-- start Dataset extract --
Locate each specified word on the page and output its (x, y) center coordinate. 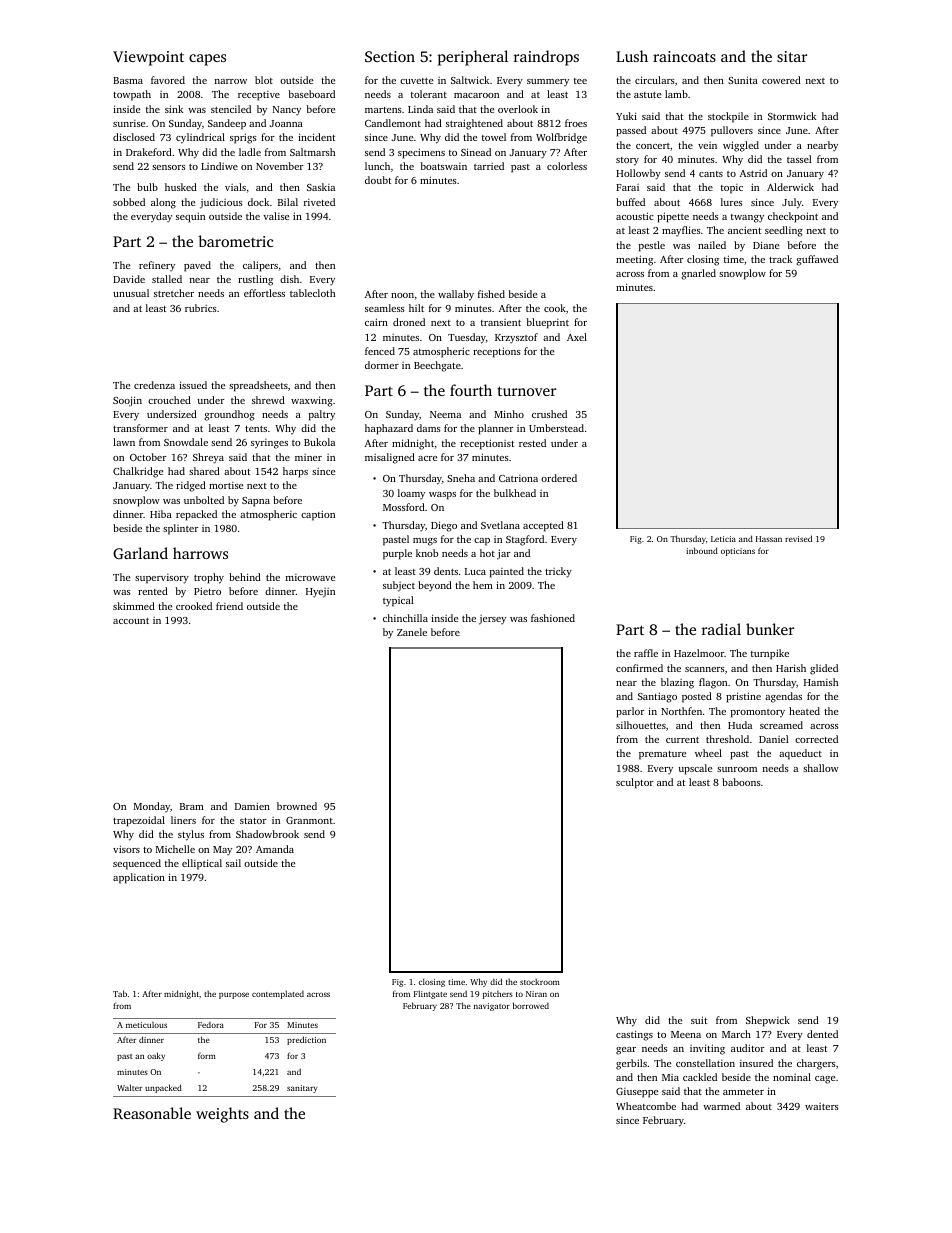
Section (390, 56)
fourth (471, 390)
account (131, 621)
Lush (632, 56)
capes (207, 60)
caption (318, 515)
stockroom (540, 982)
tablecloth (312, 293)
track (780, 259)
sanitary (302, 1089)
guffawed (817, 260)
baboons (741, 782)
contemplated (278, 994)
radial (721, 629)
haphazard (389, 429)
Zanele (412, 632)
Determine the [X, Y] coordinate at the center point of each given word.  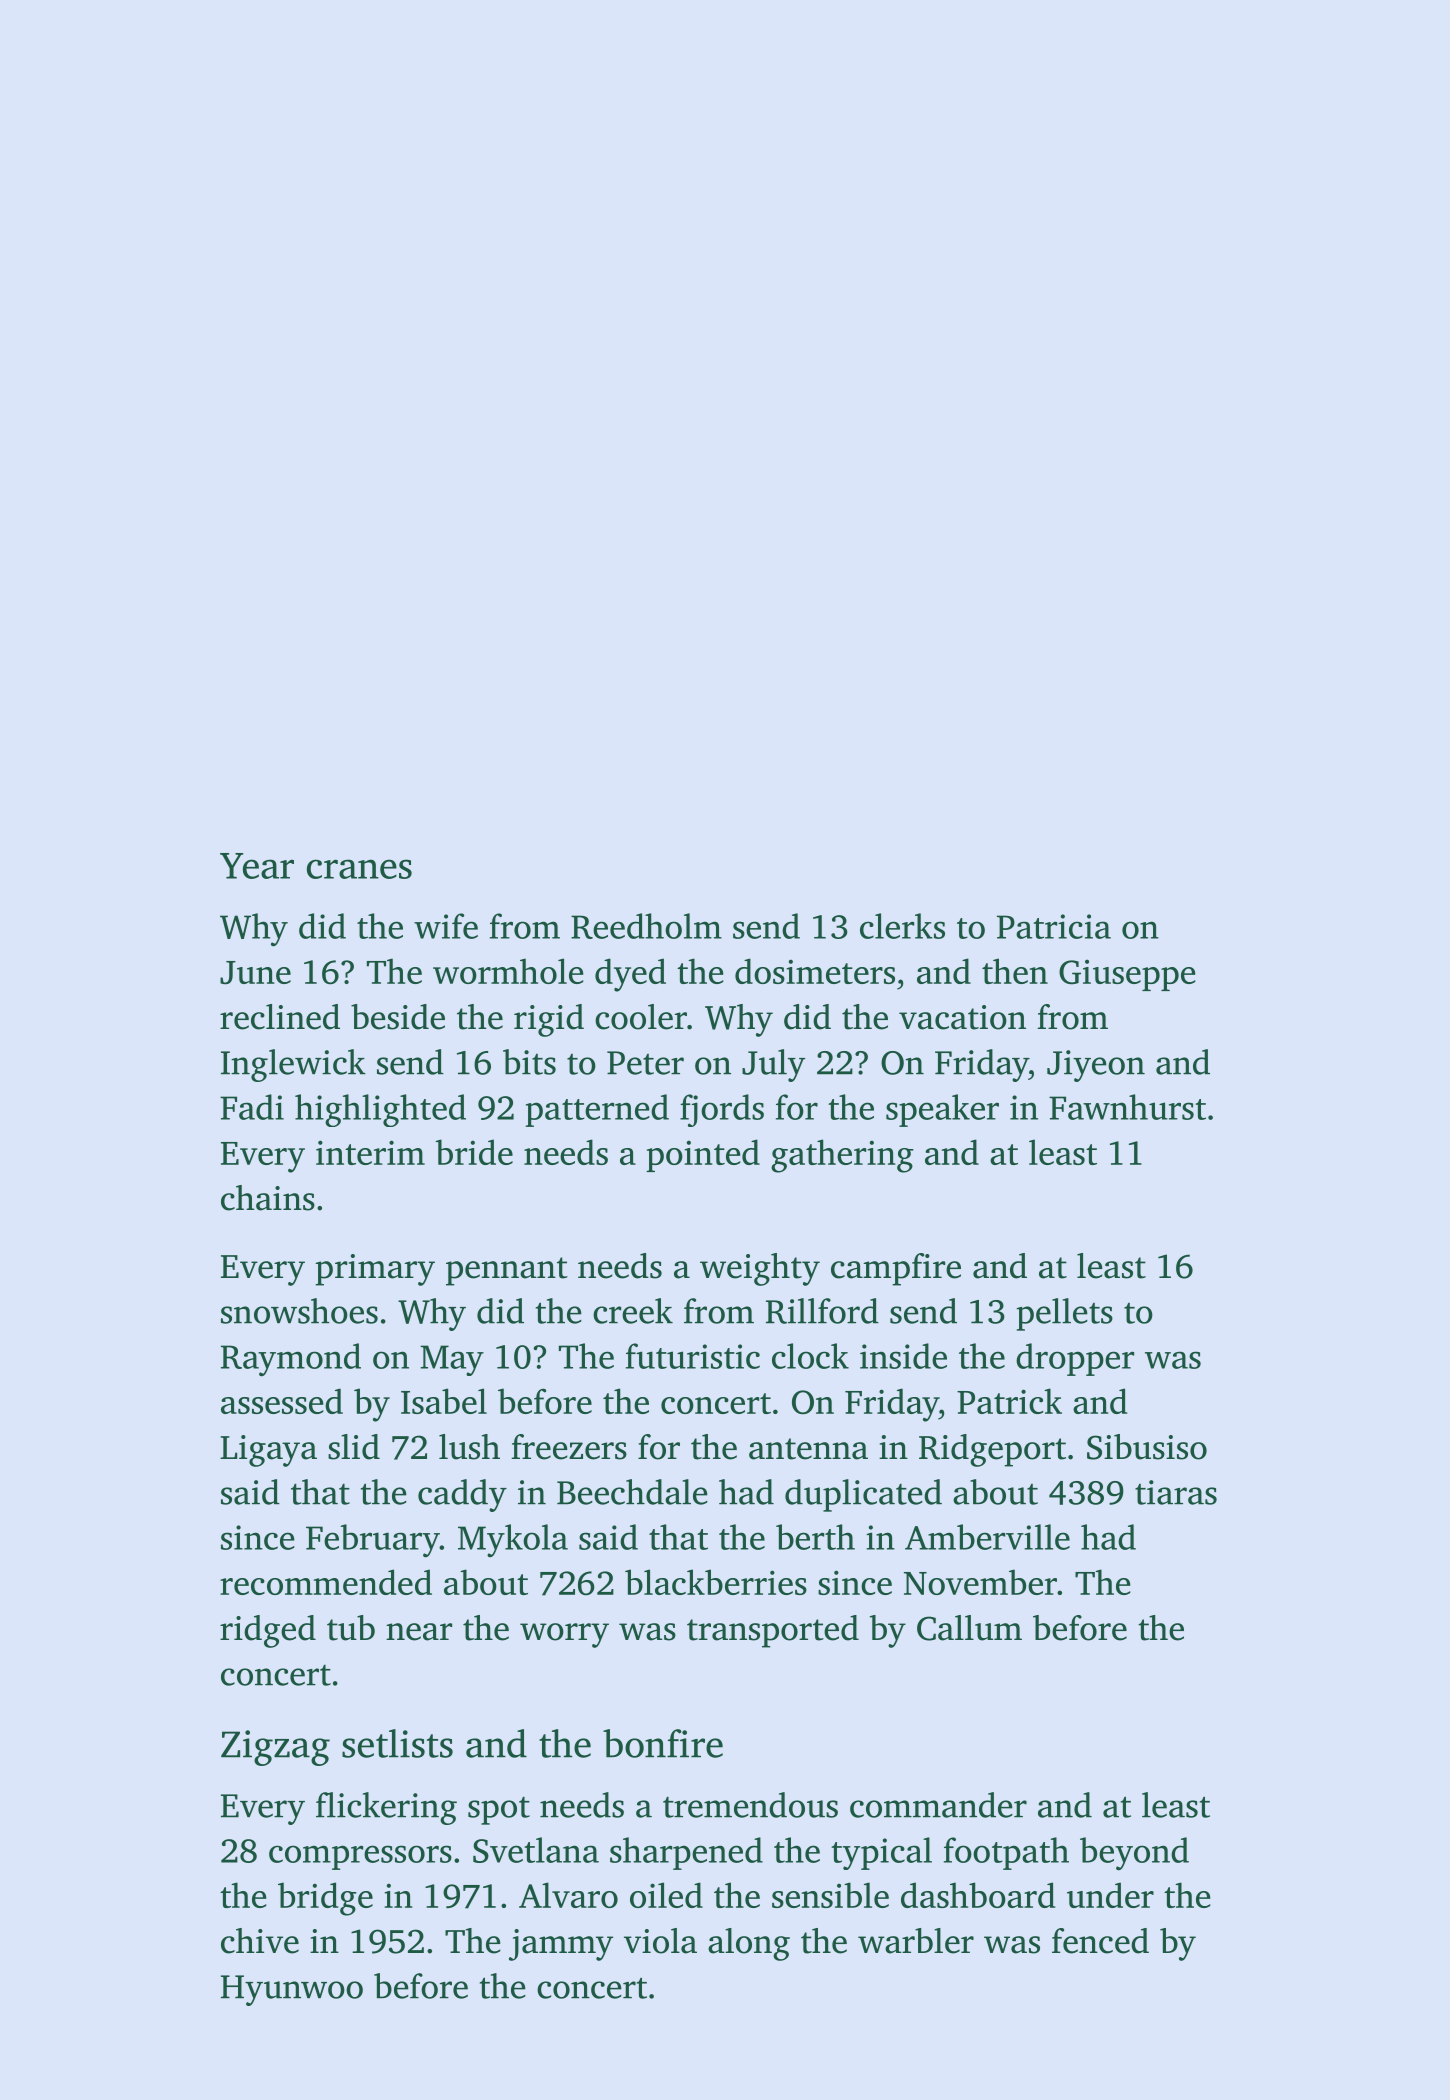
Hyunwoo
-- end Dataset extract --
Update every item above by swapping "center" for "middle" wherever it occurs, keeping everything else the same. Leave the pictures out of your answer.

Locate each specified word on the page and output its (x, y) middle coordinate. 
Section (390, 56)
fourth (471, 390)
account (131, 621)
Lush (632, 56)
capes (207, 60)
caption (318, 515)
stockroom (540, 982)
tablecloth (312, 293)
track (780, 259)
sanitary (302, 1089)
guffawed (817, 260)
baboons (741, 782)
contemplated (278, 994)
radial (721, 629)
haphazard (389, 429)
Zanele (412, 632)
Determine the [X, Y] coordinate at the middle point of each given word.  
Hyunwoo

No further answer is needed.